WHAT NEEDS TO BE DONE =>
Your copy of the data should match it exactly, except that the pictures are gone.

DATA BELOW =>
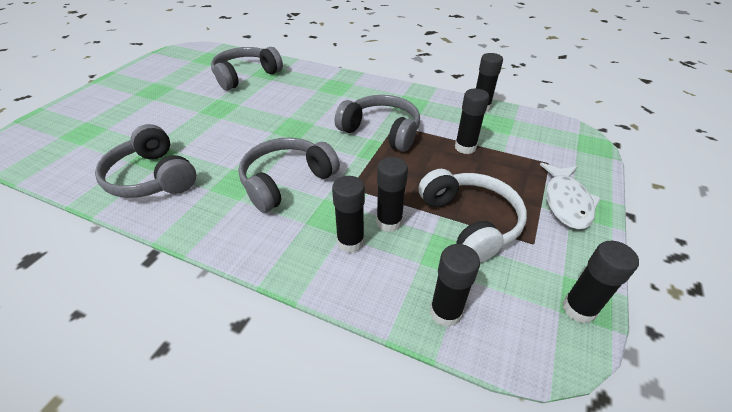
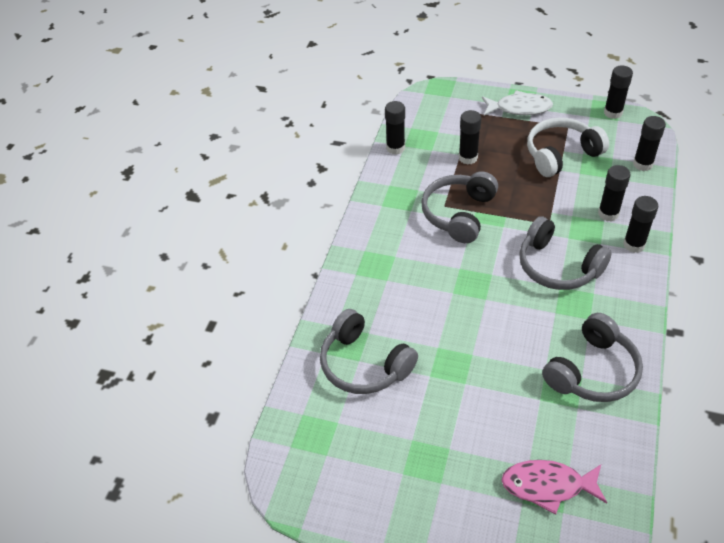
camera: 95 degrees left, 5 degrees up
black glue stick [376,157,408,232] -> black glue stick moved to [623,196,658,253]
none -> pink fish [502,460,607,514]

REPLY TO THE TASK =>
camera: 95 degrees left, 5 degrees up
black glue stick [376,157,408,232] -> black glue stick moved to [623,196,658,253]
none -> pink fish [502,460,607,514]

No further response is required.